BRIEF: Go through the data and retrieve each line that includes the string "semicircle".

Image sequences with shape edits:

- - - -

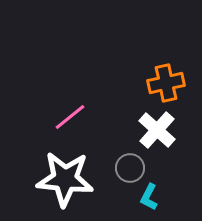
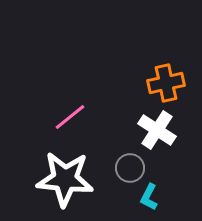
white cross: rotated 9 degrees counterclockwise
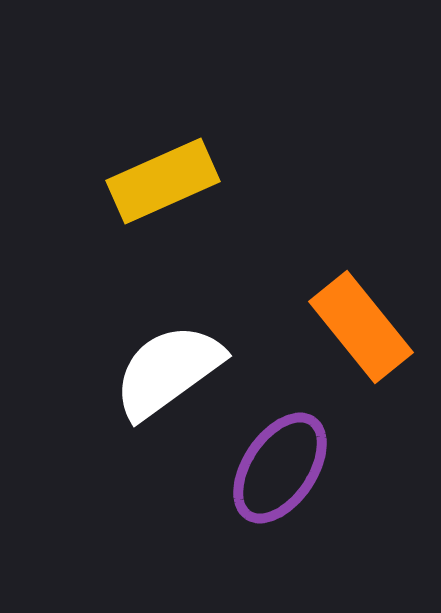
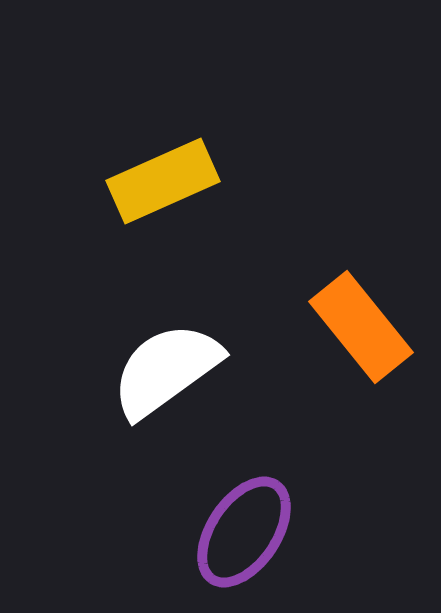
white semicircle: moved 2 px left, 1 px up
purple ellipse: moved 36 px left, 64 px down
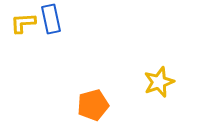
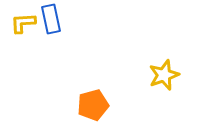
yellow star: moved 5 px right, 7 px up
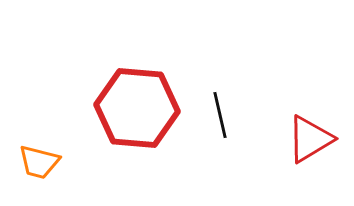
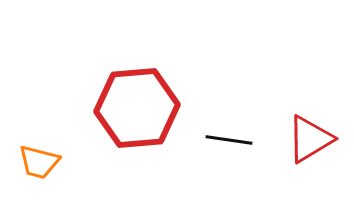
red hexagon: rotated 10 degrees counterclockwise
black line: moved 9 px right, 25 px down; rotated 69 degrees counterclockwise
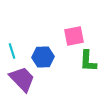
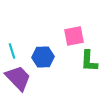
green L-shape: moved 1 px right
purple trapezoid: moved 4 px left, 1 px up
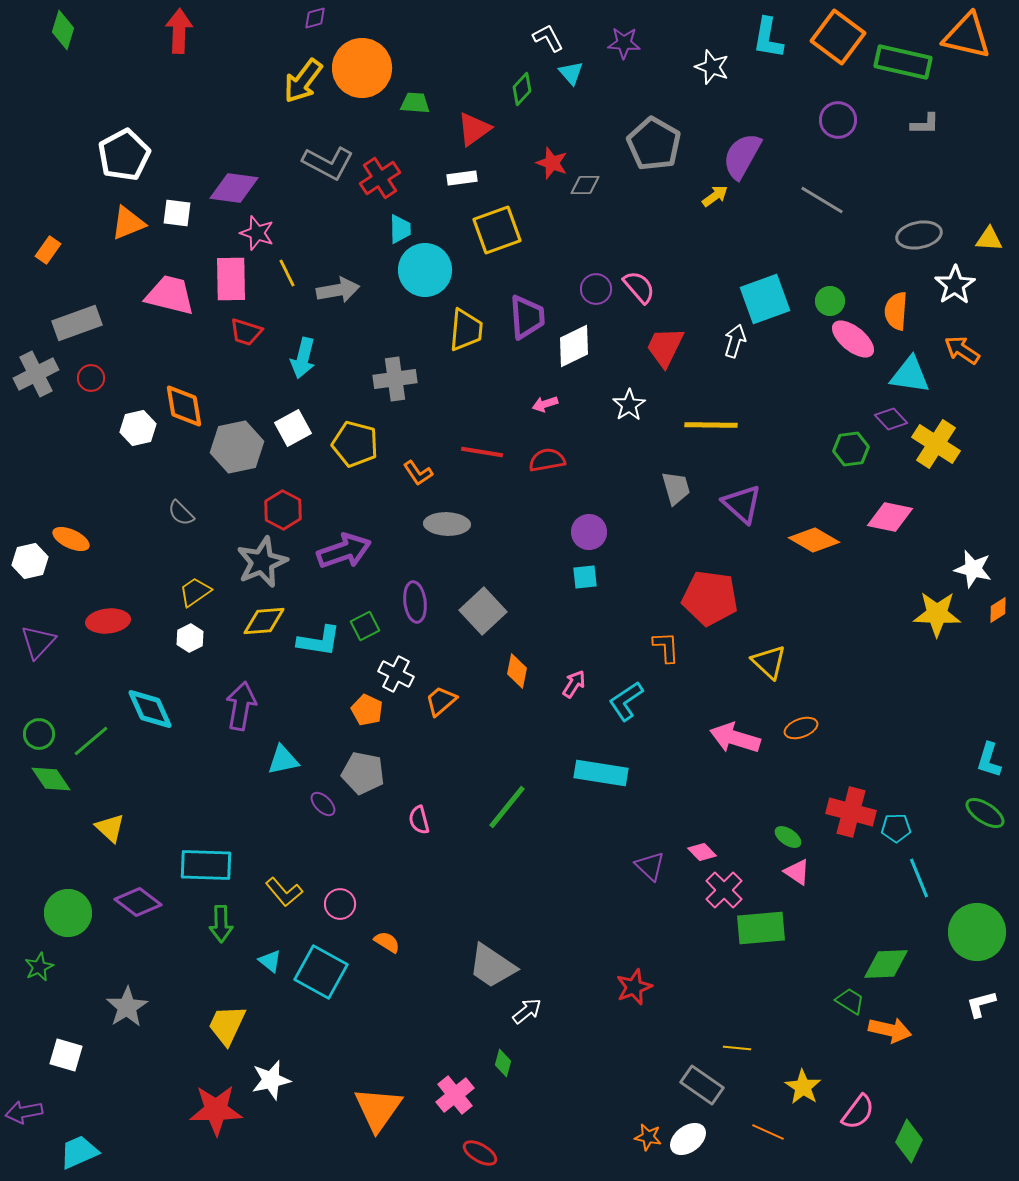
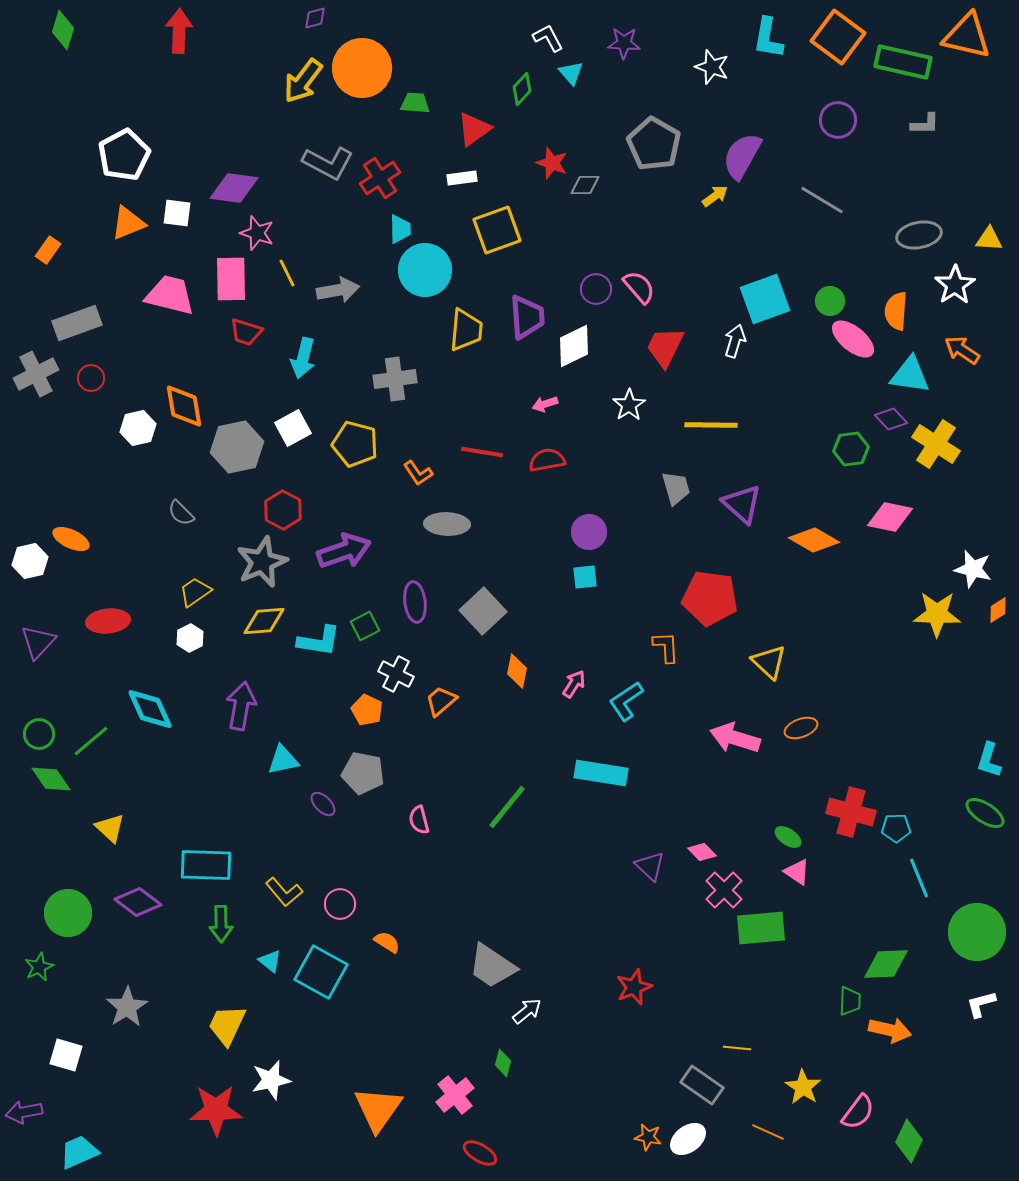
green trapezoid at (850, 1001): rotated 60 degrees clockwise
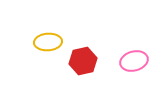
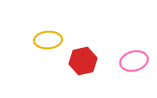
yellow ellipse: moved 2 px up
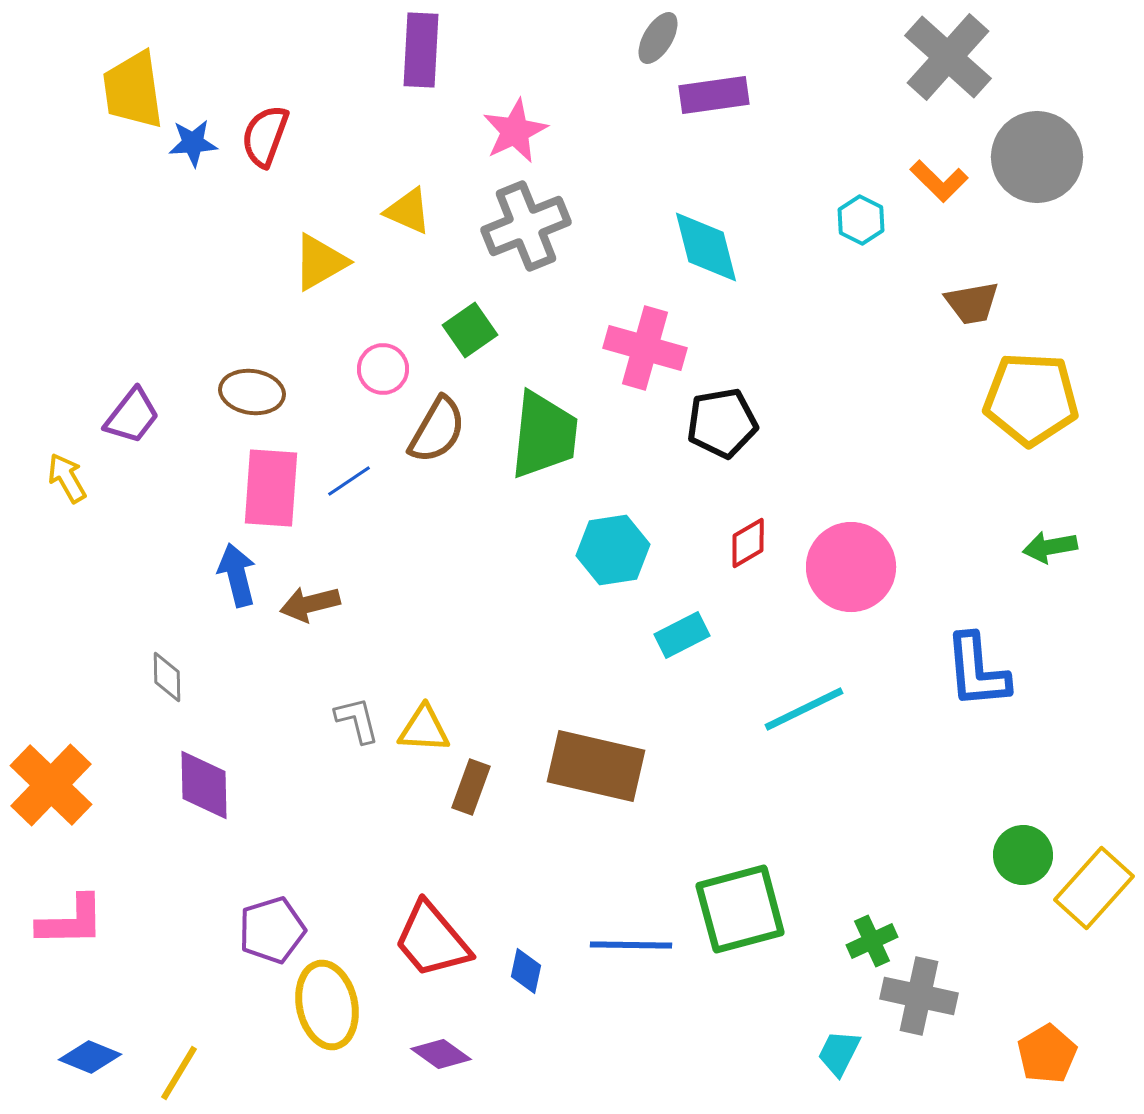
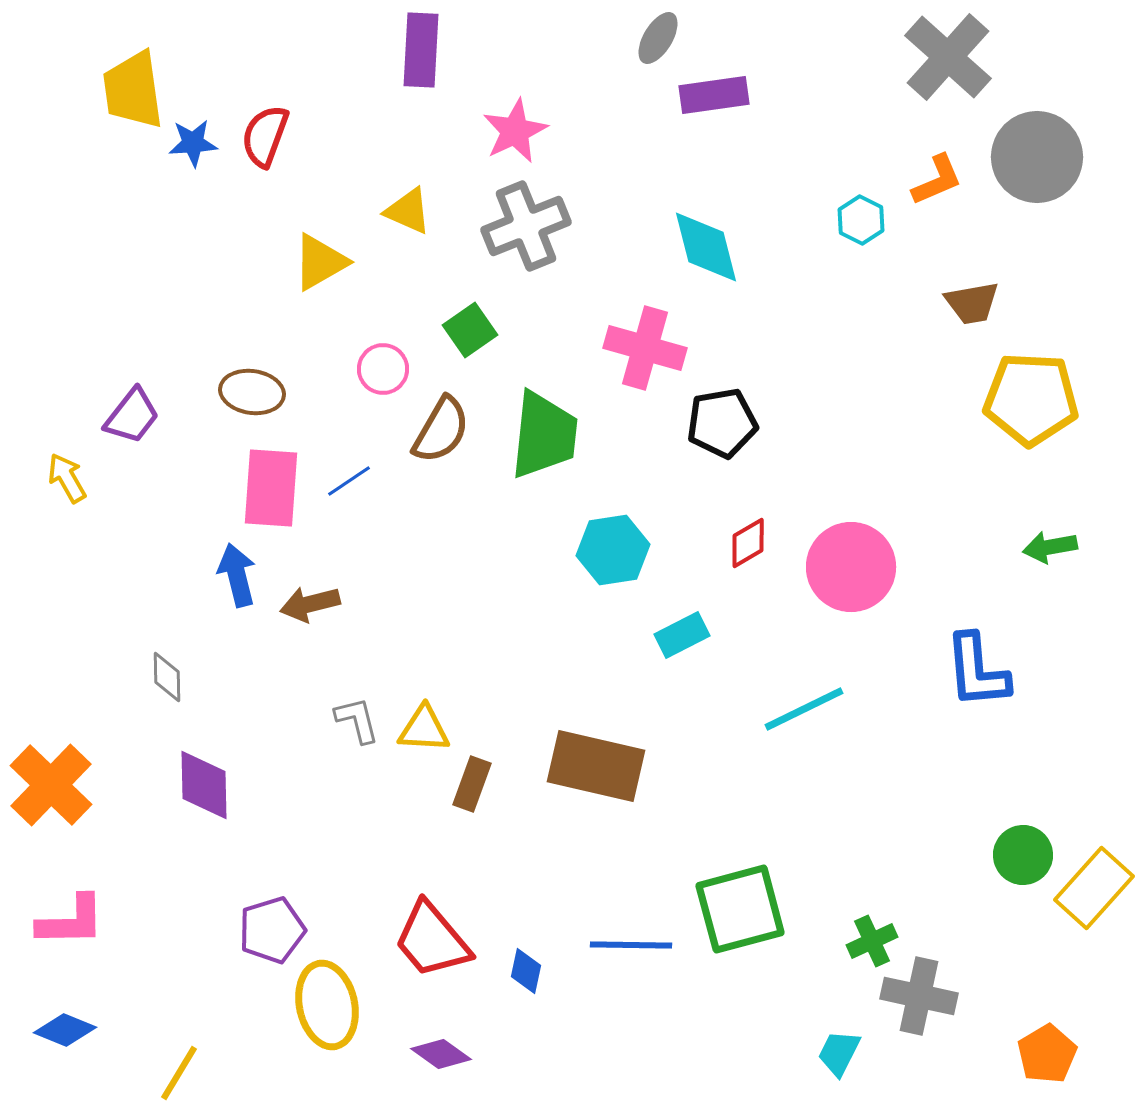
orange L-shape at (939, 181): moved 2 px left, 1 px up; rotated 68 degrees counterclockwise
brown semicircle at (437, 430): moved 4 px right
brown rectangle at (471, 787): moved 1 px right, 3 px up
blue diamond at (90, 1057): moved 25 px left, 27 px up
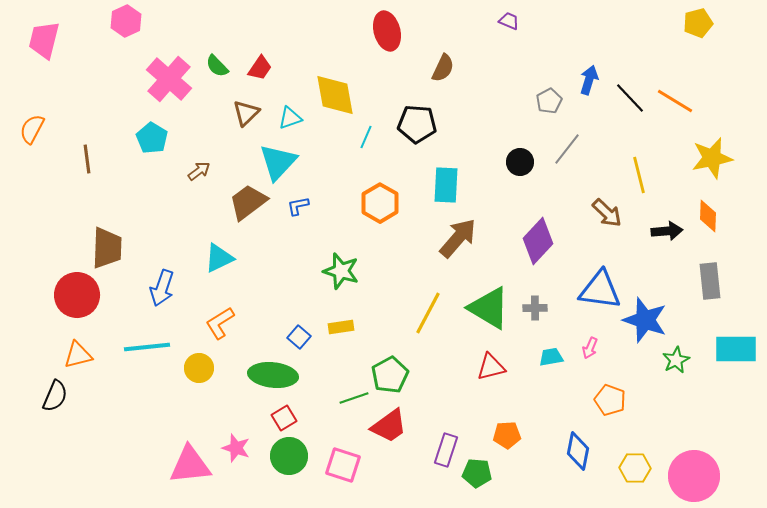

- - - -

RESPONSE TO THIS TASK:
white semicircle: moved 2 px left, 1 px up
brown semicircle at (437, 430): moved 4 px right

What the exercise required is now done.